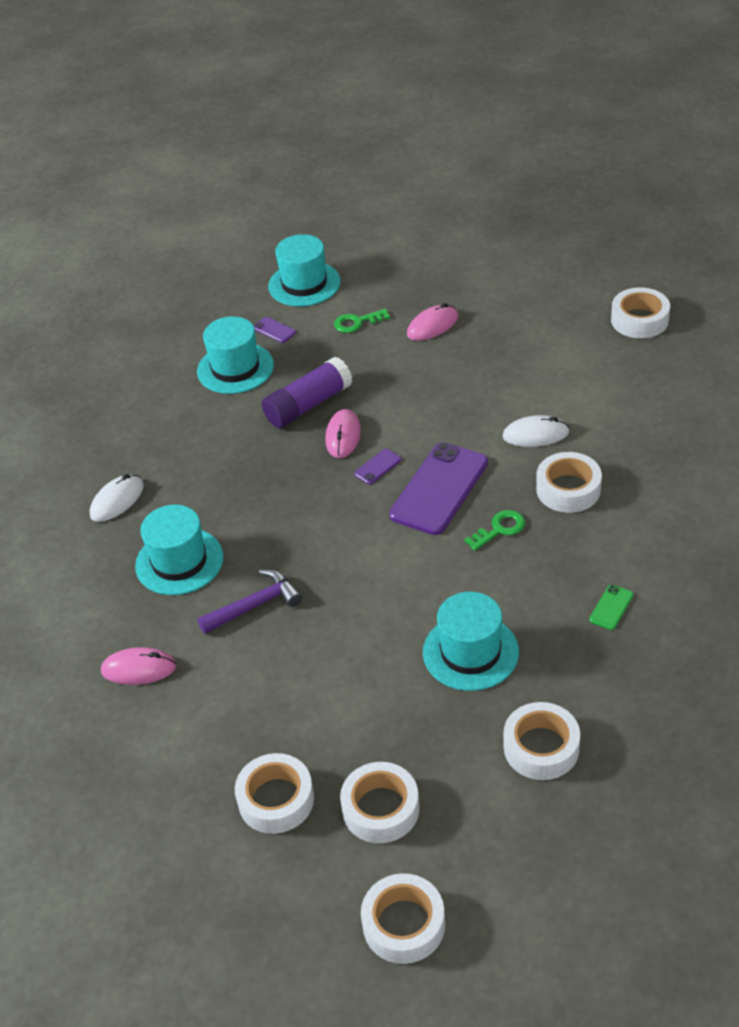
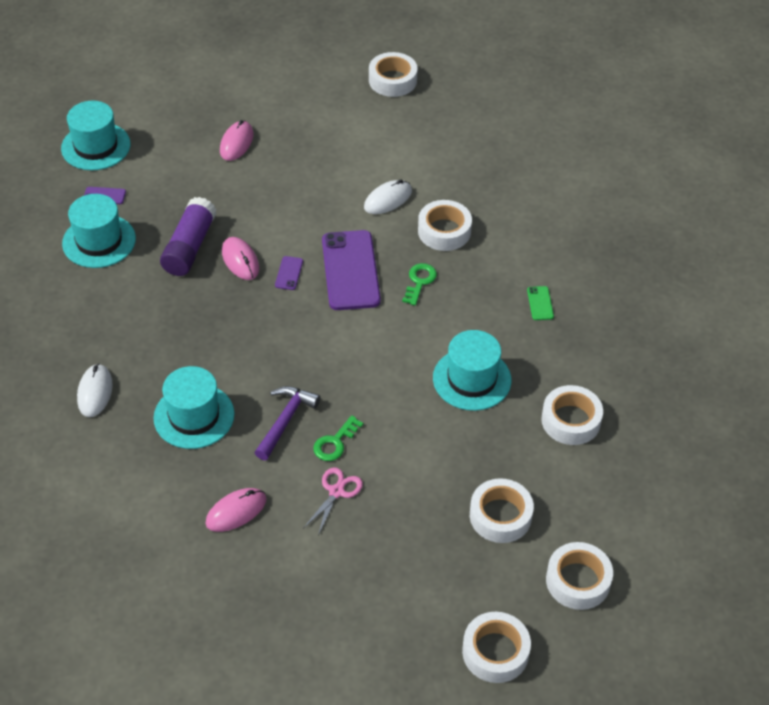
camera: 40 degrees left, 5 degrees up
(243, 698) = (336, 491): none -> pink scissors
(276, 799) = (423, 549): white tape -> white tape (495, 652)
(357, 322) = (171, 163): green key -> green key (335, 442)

Exercise description: Could you print the listing above exactly, without the pictures?

Completed task:
camera: 40 degrees left, 5 degrees up
(243, 698) = (336, 491): none -> pink scissors
(276, 799) = (423, 549): white tape -> white tape (495, 652)
(357, 322) = (171, 163): green key -> green key (335, 442)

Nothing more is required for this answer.